> [What needs to be done]:
After locating the line with "orange plate M7:M8", repeat it and every following line to the end of the listing, exactly. Omit the pictures.

> [Records provided]:

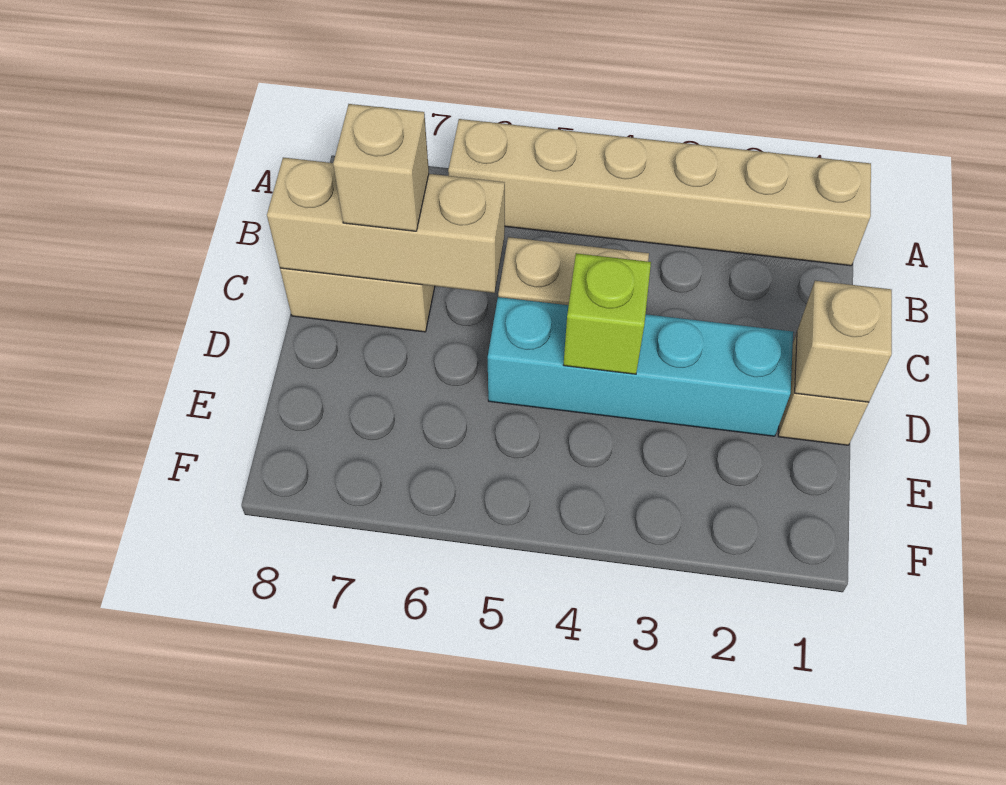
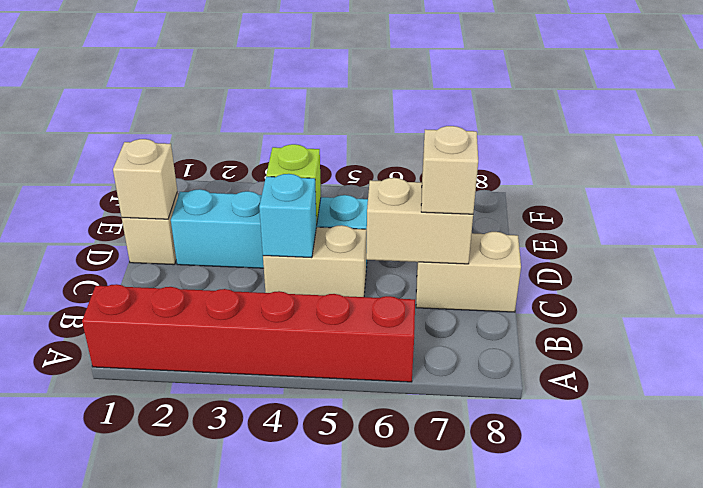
tan brick A1:A6 level 1 -> red brick A1:A6 level 1
none -> cyan brick C4 level 2
tan brick C6:C8 level 2 -> tan brick C6:C7 level 2

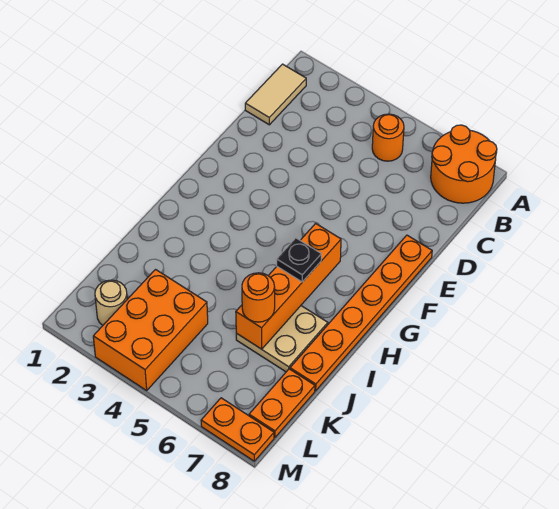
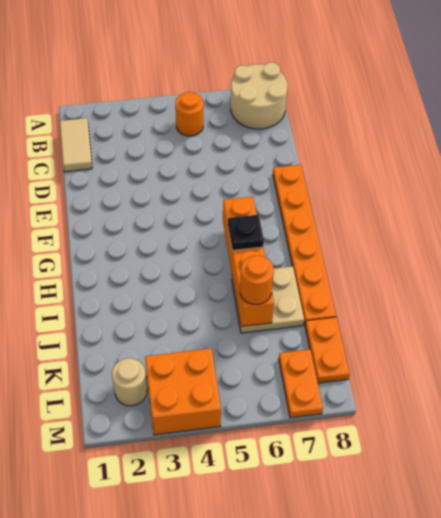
orange round brick A7:B8 level 1 -> tan round brick A7:B8 level 1
orange brick K3:M4 level 1 -> orange brick L3:M4 level 1
orange plate M7:M8 level 1 -> orange plate L7:M7 level 1

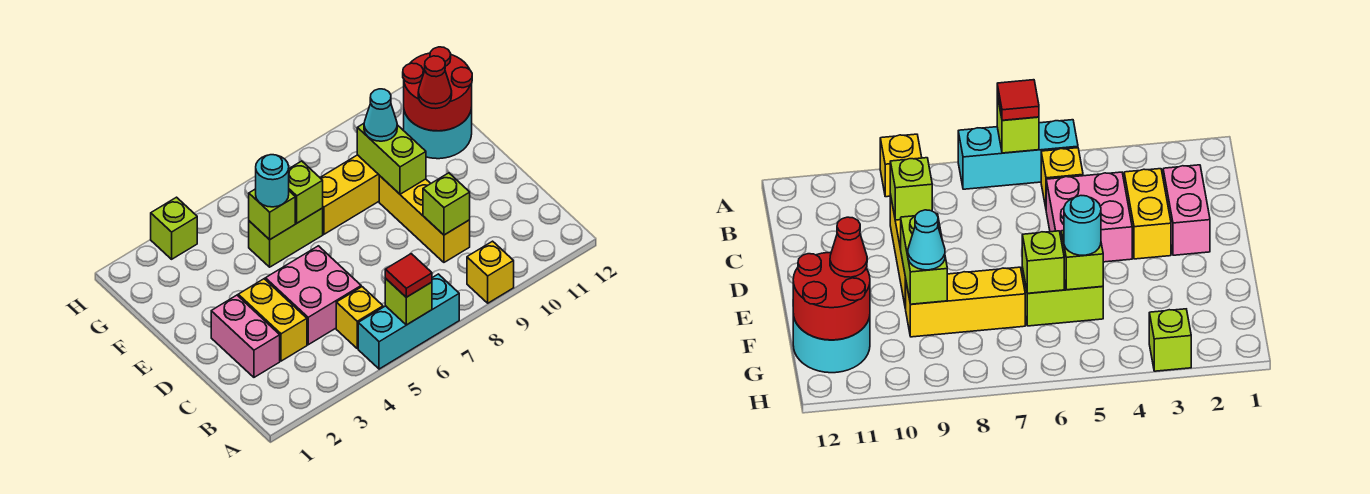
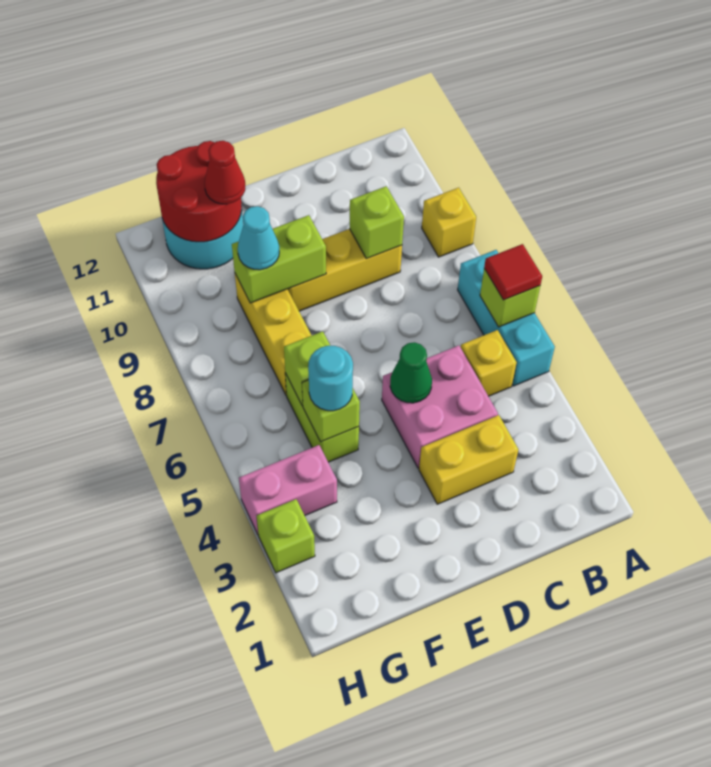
pink brick C2:D2 level 1 -> pink brick G4:H4 level 1
none -> green cone D5 level 2

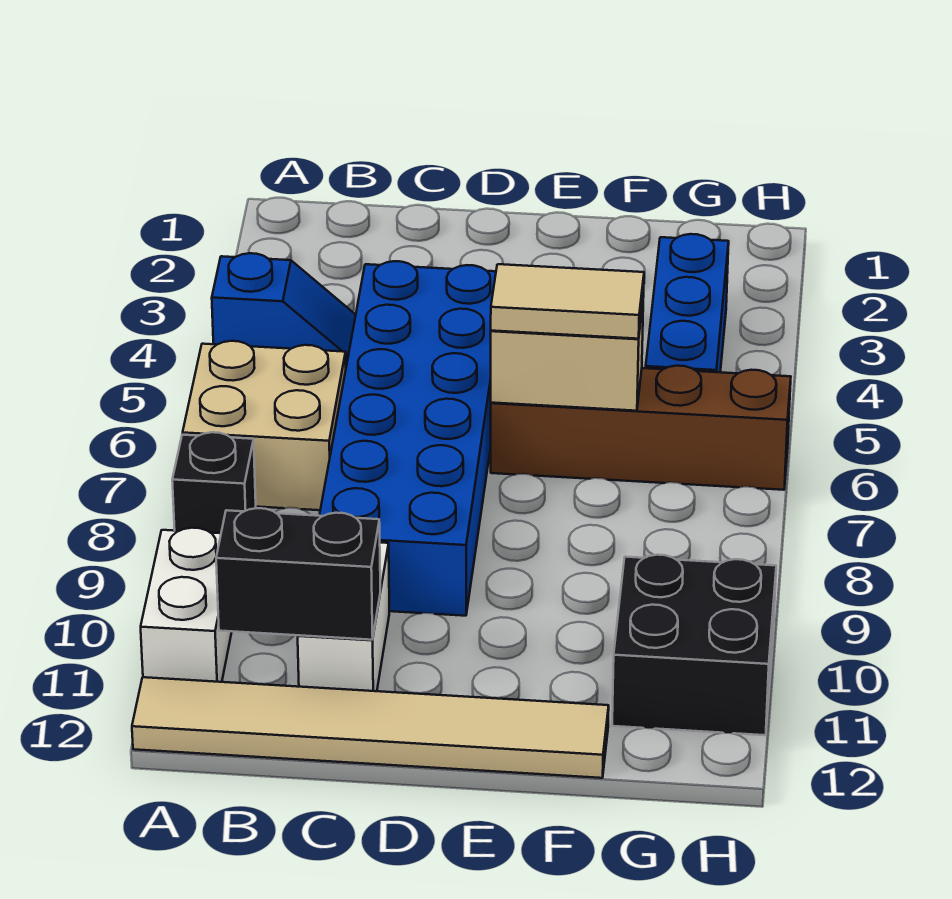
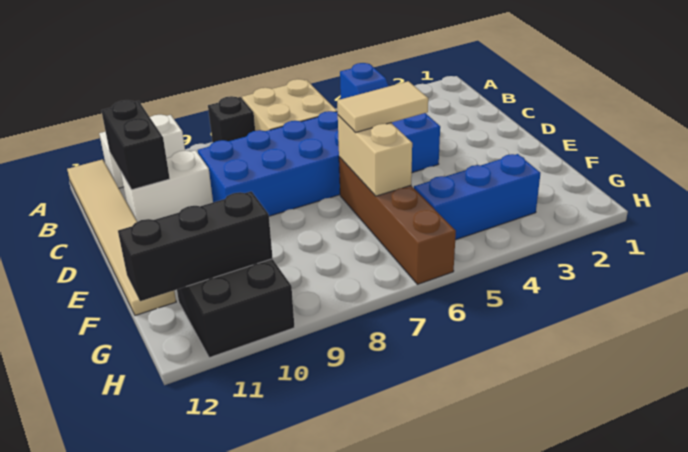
tan tile E6:F6 level 3 -> tan tile E5:E6 level 3
none -> black brick G10:G12 level 2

> [Answer section]:
orange plate M7:M8 level 1 -> orange plate L7:M7 level 1

pink brick C2:D2 level 1 -> pink brick G4:H4 level 1
none -> green cone D5 level 2

tan tile E6:F6 level 3 -> tan tile E5:E6 level 3
none -> black brick G10:G12 level 2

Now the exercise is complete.